[Object transformation records]

#####

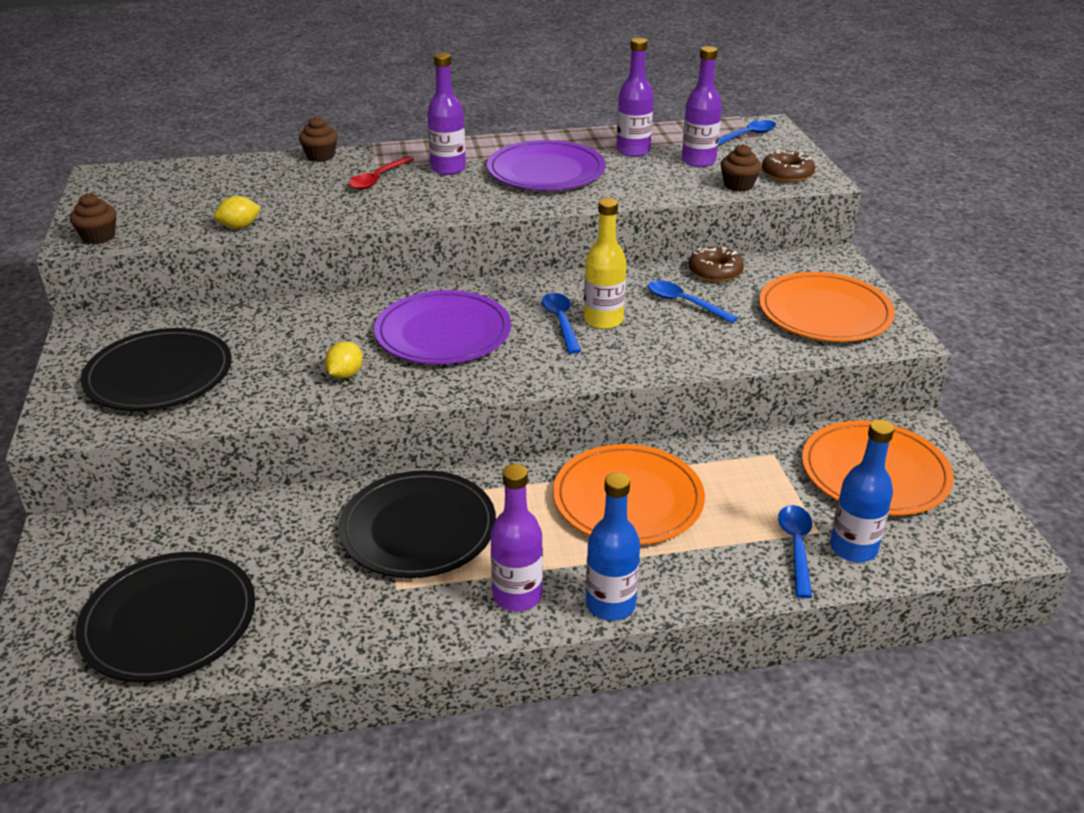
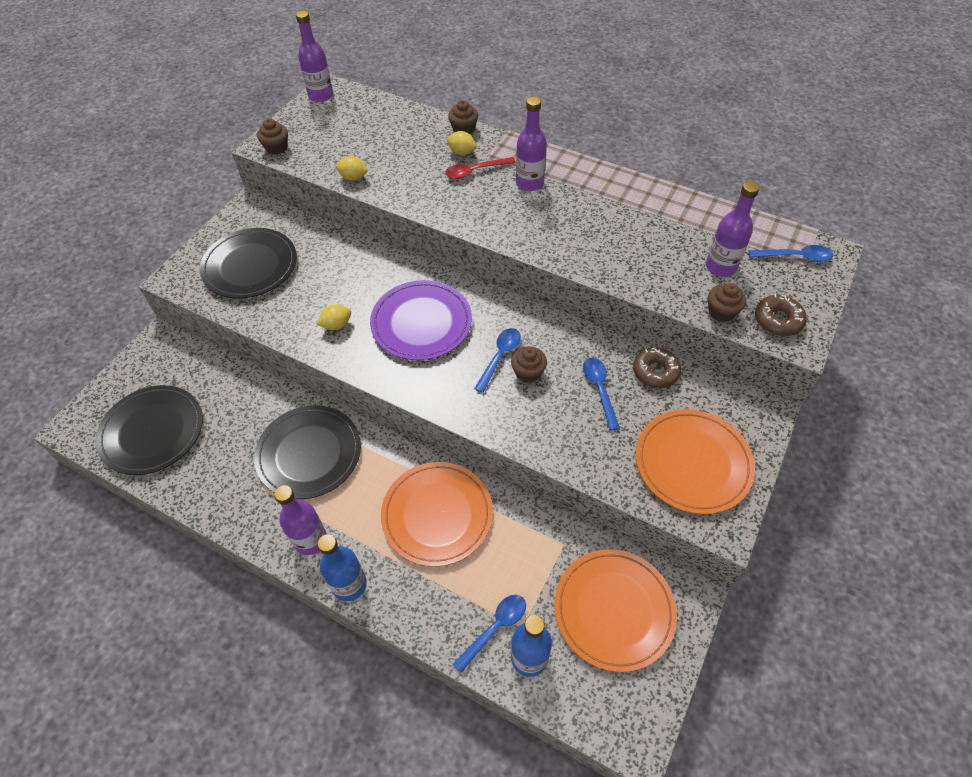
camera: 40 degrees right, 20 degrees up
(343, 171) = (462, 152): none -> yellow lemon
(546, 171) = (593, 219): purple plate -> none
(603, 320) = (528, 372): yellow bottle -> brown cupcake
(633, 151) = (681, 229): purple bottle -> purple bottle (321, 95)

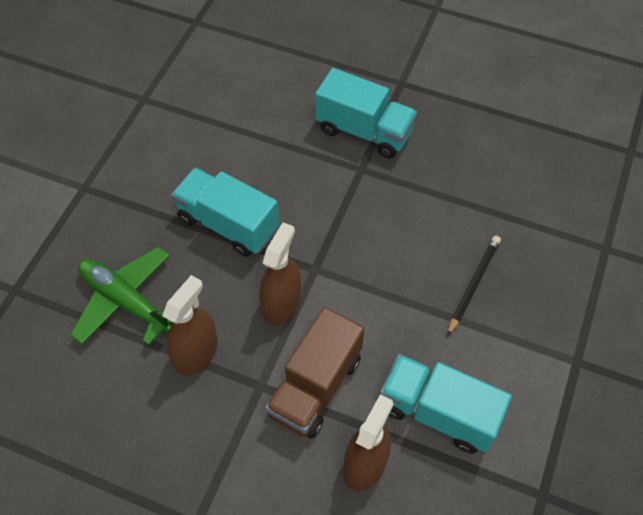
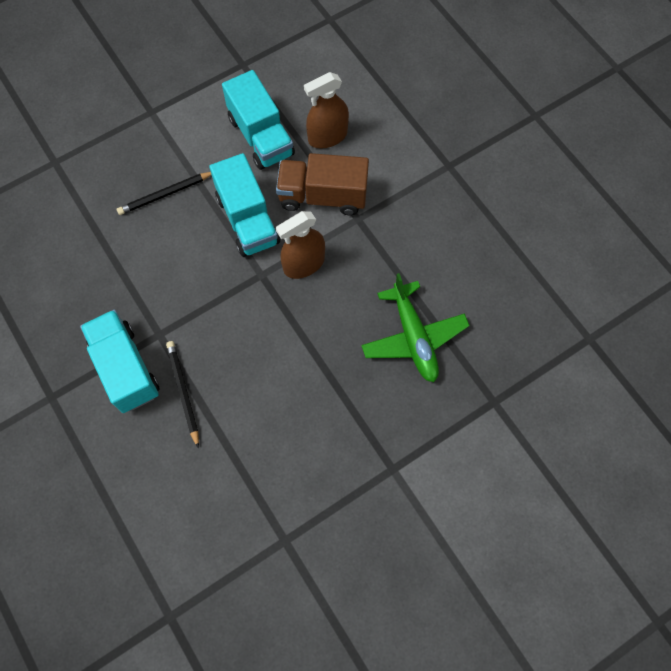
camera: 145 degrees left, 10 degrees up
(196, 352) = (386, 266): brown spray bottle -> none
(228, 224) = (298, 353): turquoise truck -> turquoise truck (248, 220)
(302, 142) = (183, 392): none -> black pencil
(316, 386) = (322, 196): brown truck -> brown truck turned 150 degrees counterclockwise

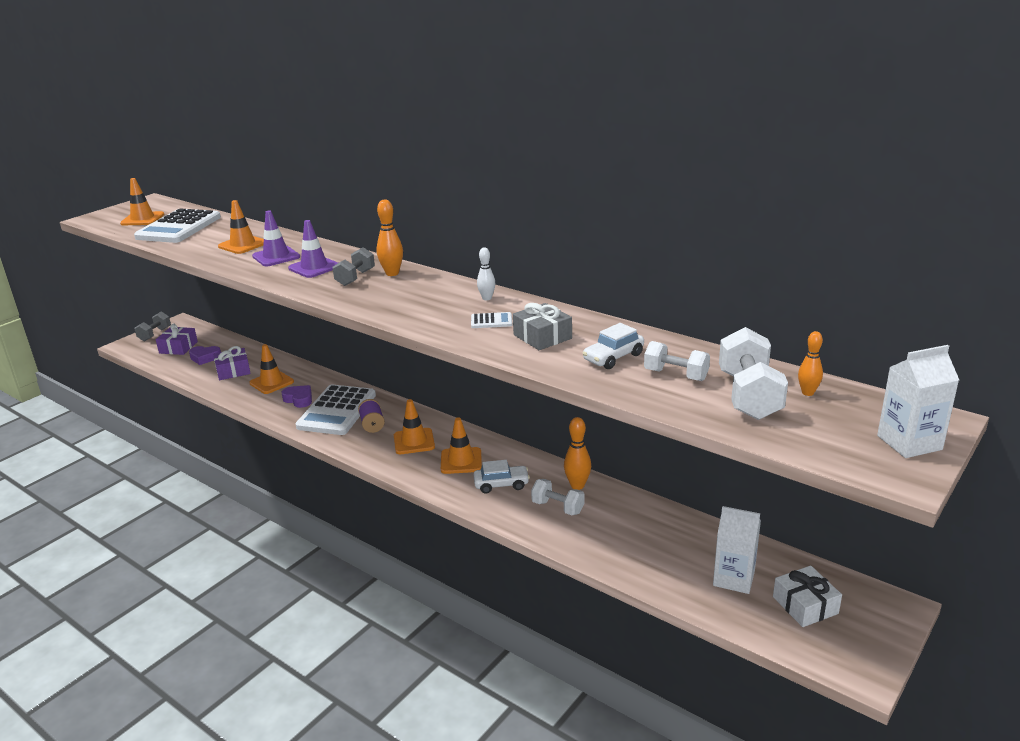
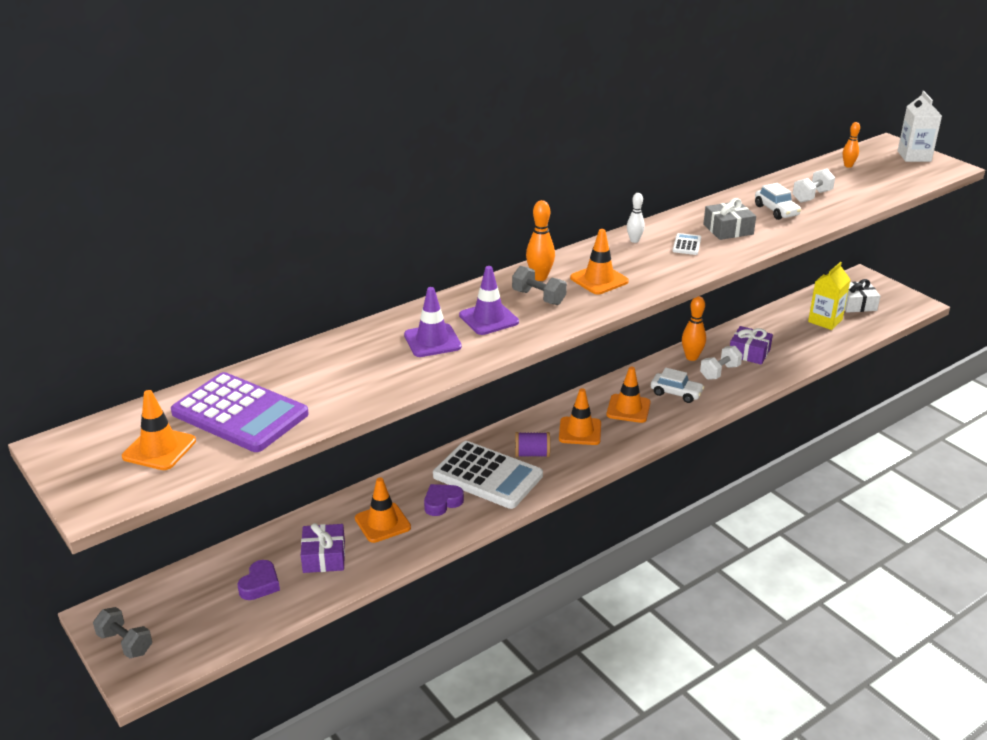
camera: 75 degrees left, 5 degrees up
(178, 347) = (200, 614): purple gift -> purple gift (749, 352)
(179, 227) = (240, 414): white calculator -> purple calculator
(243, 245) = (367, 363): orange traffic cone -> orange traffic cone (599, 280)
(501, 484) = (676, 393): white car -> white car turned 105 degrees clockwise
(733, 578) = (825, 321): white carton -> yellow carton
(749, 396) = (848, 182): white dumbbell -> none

#####

## [EXERCISE PROMPT]
Take each line from the records and copy it unchanged, leaving images out.

## [RESULT OF THE TASK]
camera: 40 degrees right, 20 degrees up
(343, 171) = (462, 152): none -> yellow lemon
(546, 171) = (593, 219): purple plate -> none
(603, 320) = (528, 372): yellow bottle -> brown cupcake
(633, 151) = (681, 229): purple bottle -> purple bottle (321, 95)

camera: 145 degrees left, 10 degrees up
(196, 352) = (386, 266): brown spray bottle -> none
(228, 224) = (298, 353): turquoise truck -> turquoise truck (248, 220)
(302, 142) = (183, 392): none -> black pencil
(316, 386) = (322, 196): brown truck -> brown truck turned 150 degrees counterclockwise

camera: 75 degrees left, 5 degrees up
(178, 347) = (200, 614): purple gift -> purple gift (749, 352)
(179, 227) = (240, 414): white calculator -> purple calculator
(243, 245) = (367, 363): orange traffic cone -> orange traffic cone (599, 280)
(501, 484) = (676, 393): white car -> white car turned 105 degrees clockwise
(733, 578) = (825, 321): white carton -> yellow carton
(749, 396) = (848, 182): white dumbbell -> none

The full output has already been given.